++++ PROVIDED DATA ++++

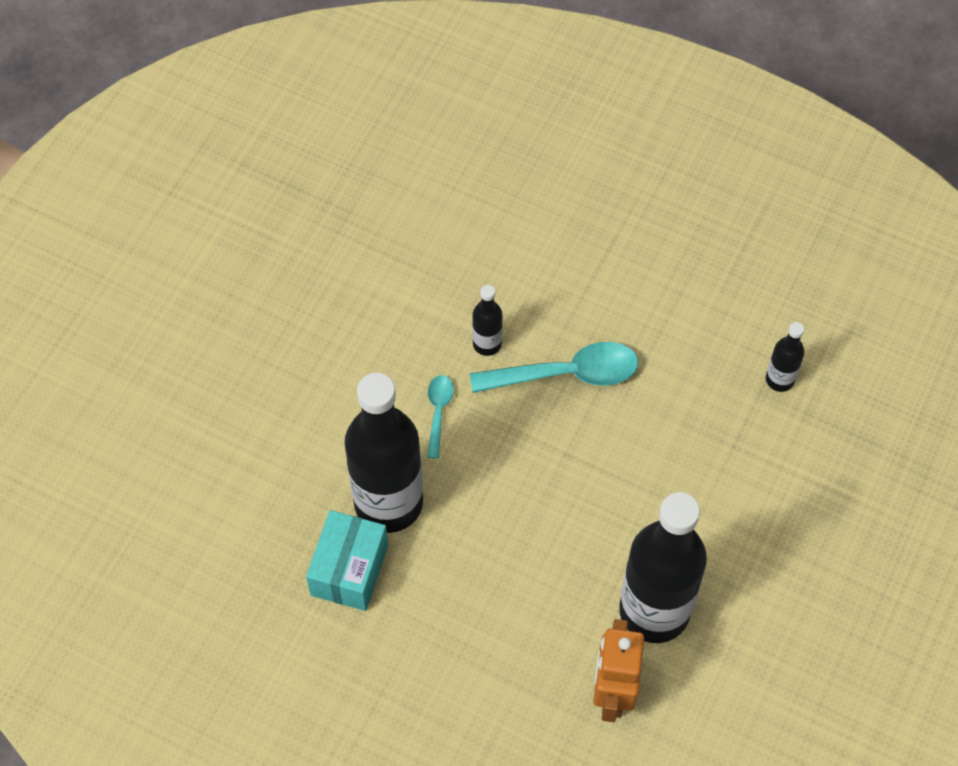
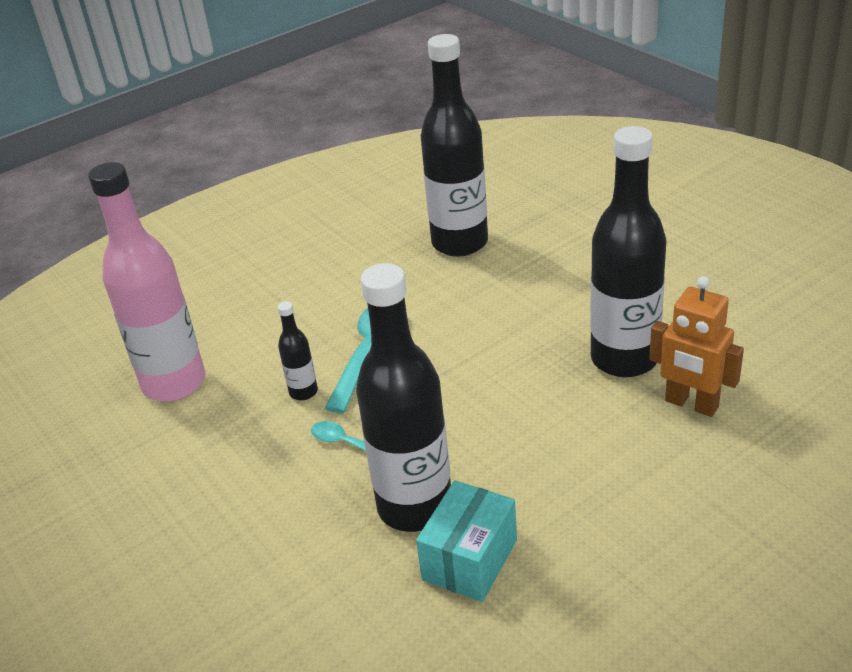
camera: 60 degrees left, 25 degrees down
(349, 570) = (470, 560): turquoise box -> turquoise box turned 75 degrees clockwise
(452, 228) = (174, 383): none -> pink bottle
(779, 379) = (460, 243): black bottle -> black bottle, size x2.29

++++

[TASK GOAL]
Word for word, quote the lines from the line containing "(452, 228) = (174, 383): none -> pink bottle" through the end of the material, both included, and nothing else.

[ANSWER TO THE EXERCISE]
(452, 228) = (174, 383): none -> pink bottle
(779, 379) = (460, 243): black bottle -> black bottle, size x2.29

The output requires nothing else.